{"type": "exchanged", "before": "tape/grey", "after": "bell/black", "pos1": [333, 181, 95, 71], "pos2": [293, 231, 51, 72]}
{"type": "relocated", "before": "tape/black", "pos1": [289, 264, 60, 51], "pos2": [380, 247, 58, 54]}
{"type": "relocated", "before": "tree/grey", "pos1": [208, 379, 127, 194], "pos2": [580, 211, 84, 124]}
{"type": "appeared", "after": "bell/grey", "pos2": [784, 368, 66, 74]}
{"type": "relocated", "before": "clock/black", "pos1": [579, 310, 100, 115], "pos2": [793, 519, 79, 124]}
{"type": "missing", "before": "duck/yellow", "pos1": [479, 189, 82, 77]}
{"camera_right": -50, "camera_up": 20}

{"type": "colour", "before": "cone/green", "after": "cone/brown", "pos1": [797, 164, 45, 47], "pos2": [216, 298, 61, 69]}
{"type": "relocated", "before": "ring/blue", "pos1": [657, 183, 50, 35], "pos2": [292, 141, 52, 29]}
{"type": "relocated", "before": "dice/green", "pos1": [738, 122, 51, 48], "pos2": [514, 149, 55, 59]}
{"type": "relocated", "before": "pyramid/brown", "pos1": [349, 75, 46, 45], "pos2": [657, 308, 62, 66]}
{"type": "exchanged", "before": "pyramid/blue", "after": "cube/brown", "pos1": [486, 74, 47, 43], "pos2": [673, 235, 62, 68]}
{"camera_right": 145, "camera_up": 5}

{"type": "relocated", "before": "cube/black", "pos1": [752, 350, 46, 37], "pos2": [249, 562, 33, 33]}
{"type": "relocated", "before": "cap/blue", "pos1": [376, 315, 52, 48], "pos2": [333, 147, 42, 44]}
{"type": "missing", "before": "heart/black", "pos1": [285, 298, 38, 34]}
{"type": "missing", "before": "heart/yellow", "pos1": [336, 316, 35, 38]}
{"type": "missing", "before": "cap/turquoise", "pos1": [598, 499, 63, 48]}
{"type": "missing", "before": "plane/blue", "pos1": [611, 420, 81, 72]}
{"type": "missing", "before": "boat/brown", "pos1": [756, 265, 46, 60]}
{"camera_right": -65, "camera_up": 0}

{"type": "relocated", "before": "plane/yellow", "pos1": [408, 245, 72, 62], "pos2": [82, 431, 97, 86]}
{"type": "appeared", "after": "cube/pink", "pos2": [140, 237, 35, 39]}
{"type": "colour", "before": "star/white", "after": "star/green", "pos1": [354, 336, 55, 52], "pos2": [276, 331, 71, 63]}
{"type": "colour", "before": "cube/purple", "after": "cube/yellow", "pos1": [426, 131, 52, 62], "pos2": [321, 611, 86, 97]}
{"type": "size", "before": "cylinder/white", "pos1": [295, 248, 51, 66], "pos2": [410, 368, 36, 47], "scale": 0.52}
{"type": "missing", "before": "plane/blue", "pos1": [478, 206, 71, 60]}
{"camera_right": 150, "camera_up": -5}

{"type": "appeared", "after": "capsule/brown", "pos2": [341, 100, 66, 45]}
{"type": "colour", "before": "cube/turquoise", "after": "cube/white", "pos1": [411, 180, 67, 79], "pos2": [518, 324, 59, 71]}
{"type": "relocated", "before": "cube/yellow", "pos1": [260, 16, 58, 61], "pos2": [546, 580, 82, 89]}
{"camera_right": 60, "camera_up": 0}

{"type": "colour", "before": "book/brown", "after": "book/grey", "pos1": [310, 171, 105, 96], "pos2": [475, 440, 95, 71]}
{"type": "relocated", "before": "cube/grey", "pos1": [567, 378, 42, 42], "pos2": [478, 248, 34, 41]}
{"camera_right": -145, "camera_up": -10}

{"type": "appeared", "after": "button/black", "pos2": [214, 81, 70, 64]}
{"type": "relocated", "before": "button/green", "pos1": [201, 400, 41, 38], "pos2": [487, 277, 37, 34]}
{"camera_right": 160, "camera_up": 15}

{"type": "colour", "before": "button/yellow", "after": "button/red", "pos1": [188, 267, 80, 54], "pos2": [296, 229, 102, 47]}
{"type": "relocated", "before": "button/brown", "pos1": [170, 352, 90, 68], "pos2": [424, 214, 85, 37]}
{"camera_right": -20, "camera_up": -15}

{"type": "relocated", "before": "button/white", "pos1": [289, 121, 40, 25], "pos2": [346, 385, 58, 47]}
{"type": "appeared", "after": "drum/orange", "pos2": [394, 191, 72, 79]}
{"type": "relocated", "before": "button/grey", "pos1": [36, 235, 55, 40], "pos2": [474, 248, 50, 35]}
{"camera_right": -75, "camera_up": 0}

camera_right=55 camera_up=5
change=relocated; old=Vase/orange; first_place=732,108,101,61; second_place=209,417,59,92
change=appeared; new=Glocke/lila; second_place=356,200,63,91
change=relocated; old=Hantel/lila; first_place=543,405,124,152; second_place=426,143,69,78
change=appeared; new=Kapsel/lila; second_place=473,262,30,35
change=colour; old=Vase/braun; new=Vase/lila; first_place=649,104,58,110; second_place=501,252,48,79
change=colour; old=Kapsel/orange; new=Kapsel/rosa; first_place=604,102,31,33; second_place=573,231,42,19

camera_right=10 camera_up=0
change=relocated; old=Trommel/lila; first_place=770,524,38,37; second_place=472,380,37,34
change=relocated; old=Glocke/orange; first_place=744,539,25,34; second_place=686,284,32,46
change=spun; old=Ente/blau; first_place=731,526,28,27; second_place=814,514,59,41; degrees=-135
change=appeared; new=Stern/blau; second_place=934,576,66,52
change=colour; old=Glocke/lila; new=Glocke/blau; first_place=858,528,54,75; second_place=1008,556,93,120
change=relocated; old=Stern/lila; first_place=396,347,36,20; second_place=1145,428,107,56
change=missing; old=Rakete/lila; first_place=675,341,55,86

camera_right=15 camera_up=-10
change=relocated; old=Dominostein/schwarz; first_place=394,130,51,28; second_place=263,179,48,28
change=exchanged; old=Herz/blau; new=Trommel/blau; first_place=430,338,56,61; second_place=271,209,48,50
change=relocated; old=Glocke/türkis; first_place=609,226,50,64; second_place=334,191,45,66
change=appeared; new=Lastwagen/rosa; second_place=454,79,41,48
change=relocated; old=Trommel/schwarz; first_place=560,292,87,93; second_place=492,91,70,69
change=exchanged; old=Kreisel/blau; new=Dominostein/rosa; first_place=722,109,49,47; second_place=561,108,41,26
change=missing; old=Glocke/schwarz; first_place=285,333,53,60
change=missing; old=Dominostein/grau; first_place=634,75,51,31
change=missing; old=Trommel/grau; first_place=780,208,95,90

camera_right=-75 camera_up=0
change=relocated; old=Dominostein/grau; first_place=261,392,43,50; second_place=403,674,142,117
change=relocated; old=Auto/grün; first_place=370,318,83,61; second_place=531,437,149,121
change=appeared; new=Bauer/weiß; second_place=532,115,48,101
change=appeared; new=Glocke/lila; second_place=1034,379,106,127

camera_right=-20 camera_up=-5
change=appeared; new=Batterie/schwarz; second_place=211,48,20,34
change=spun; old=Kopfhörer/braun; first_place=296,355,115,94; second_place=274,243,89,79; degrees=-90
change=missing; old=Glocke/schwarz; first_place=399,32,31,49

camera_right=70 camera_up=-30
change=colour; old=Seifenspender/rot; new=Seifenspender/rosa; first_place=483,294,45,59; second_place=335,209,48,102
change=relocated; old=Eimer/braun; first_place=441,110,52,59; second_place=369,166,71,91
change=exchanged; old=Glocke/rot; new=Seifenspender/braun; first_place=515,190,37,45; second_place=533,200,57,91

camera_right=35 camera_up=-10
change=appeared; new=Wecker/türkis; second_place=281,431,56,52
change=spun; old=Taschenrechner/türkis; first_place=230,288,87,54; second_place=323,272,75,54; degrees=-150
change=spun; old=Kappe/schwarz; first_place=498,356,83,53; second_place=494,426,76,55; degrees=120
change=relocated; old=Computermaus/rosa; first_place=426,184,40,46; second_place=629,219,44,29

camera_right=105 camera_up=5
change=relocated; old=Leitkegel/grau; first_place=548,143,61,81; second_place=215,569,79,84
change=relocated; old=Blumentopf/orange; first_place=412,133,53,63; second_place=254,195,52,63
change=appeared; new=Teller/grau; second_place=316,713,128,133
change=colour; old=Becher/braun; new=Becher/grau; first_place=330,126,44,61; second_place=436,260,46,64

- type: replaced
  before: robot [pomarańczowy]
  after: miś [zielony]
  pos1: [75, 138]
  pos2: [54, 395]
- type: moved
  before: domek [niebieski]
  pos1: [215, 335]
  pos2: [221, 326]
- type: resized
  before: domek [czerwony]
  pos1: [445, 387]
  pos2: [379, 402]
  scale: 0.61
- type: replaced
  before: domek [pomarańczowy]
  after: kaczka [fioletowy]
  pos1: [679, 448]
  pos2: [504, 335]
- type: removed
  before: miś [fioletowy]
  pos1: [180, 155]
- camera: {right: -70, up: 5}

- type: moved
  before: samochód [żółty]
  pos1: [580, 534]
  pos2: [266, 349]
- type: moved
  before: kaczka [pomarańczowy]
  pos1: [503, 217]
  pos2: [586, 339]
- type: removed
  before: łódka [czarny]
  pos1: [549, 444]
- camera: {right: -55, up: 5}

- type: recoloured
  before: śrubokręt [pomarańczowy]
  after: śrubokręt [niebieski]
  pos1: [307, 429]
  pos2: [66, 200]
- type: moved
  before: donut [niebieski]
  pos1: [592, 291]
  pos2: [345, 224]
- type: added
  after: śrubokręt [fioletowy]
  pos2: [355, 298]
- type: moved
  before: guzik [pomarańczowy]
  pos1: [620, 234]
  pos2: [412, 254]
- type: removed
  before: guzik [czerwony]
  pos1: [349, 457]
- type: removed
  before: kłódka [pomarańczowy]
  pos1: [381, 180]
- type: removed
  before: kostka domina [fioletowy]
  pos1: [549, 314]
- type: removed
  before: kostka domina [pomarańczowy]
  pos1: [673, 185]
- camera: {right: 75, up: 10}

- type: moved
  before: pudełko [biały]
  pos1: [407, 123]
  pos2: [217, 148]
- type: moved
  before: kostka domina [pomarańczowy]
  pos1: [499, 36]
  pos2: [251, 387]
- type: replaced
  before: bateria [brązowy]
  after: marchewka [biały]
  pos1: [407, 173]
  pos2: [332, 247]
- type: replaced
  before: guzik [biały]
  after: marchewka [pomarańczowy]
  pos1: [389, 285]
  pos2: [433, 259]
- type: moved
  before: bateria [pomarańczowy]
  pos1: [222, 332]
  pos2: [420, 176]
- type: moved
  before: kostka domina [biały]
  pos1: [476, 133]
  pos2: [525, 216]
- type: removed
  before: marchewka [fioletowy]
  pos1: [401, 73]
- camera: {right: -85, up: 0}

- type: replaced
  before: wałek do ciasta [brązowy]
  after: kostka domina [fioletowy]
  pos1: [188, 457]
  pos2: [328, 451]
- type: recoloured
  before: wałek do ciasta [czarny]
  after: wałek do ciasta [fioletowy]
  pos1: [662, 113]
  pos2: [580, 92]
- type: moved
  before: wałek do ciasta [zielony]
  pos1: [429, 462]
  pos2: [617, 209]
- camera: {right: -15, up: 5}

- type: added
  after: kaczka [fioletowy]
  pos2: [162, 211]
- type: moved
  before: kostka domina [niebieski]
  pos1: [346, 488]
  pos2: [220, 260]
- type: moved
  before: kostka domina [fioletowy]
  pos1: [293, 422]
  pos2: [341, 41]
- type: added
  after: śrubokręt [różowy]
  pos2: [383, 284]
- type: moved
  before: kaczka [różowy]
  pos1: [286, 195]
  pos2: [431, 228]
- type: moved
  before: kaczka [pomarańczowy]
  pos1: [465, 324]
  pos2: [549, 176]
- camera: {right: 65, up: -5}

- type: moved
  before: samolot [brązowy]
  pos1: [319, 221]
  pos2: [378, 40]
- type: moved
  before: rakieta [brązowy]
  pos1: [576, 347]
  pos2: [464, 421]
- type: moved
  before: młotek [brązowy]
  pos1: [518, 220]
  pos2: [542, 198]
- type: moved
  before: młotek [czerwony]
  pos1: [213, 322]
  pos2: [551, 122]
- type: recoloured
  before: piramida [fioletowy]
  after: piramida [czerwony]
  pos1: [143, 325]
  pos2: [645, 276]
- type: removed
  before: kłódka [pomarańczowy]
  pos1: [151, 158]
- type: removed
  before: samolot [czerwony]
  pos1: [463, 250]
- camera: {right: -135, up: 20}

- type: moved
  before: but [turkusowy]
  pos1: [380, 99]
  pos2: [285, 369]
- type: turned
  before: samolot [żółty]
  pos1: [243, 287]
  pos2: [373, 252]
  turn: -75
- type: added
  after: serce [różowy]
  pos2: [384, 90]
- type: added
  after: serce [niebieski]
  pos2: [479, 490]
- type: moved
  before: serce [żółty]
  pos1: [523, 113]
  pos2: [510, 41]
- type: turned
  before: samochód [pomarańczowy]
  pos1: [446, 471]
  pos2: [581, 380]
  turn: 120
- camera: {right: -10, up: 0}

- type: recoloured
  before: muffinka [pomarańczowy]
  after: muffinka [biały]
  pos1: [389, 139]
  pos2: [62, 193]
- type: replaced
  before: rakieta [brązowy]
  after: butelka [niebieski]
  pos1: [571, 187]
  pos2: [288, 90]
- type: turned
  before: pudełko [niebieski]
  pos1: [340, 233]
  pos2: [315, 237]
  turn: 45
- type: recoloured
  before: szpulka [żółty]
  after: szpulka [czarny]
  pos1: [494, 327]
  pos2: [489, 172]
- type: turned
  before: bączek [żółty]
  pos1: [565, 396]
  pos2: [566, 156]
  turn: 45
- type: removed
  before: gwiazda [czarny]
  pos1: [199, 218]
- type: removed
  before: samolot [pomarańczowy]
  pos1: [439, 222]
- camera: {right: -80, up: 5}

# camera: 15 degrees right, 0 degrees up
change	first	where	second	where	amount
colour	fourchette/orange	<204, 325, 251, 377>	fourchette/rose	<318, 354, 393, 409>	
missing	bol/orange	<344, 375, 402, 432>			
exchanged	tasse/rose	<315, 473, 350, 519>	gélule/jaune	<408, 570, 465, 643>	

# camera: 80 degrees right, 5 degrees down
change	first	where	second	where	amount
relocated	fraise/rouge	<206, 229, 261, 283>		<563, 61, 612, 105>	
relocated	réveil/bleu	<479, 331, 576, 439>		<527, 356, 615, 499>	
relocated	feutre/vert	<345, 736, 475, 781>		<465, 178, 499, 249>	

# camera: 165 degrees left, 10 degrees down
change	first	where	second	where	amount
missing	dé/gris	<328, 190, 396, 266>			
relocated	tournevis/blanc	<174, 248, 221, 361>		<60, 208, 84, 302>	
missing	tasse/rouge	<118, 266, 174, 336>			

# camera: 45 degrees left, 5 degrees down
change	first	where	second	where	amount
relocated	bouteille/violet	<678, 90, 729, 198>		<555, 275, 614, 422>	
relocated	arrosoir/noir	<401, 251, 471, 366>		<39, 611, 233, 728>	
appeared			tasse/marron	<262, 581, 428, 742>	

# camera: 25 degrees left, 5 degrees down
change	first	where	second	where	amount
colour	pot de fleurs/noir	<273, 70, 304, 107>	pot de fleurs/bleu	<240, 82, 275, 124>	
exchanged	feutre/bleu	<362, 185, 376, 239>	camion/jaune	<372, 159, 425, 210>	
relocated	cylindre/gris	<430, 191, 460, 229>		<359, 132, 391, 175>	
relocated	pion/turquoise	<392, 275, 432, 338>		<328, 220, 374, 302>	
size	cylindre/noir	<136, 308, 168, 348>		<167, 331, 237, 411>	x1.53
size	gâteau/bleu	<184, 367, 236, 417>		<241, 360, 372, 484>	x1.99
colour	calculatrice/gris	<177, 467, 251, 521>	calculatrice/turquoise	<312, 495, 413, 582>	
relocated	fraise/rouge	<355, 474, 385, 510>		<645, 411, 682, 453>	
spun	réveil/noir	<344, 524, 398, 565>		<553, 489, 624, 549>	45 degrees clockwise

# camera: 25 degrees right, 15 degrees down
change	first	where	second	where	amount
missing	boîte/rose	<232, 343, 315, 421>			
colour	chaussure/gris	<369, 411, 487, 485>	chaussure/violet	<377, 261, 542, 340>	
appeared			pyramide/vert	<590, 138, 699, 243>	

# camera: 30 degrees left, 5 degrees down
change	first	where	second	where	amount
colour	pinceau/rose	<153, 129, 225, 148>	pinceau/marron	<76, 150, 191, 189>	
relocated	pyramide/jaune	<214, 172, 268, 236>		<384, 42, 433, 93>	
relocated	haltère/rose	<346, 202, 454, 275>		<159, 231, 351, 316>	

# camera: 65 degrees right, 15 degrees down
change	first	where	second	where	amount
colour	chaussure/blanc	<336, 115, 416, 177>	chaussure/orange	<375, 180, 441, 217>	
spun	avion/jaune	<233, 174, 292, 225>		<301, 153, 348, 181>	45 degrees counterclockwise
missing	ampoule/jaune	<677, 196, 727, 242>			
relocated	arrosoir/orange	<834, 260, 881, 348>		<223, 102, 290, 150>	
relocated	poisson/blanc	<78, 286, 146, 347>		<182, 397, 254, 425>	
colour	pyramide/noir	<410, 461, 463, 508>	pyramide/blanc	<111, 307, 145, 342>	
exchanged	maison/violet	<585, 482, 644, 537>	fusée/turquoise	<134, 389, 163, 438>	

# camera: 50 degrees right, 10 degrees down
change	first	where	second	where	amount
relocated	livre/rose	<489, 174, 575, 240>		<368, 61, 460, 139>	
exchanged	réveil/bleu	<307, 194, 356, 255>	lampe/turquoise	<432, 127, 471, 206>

:: How to complete this task ::
Show the lines from the data above that contain the string "domek".

:: Output of the exercise ::
  before: domek [niebieski]
  before: domek [czerwony]
  before: domek [pomarańczowy]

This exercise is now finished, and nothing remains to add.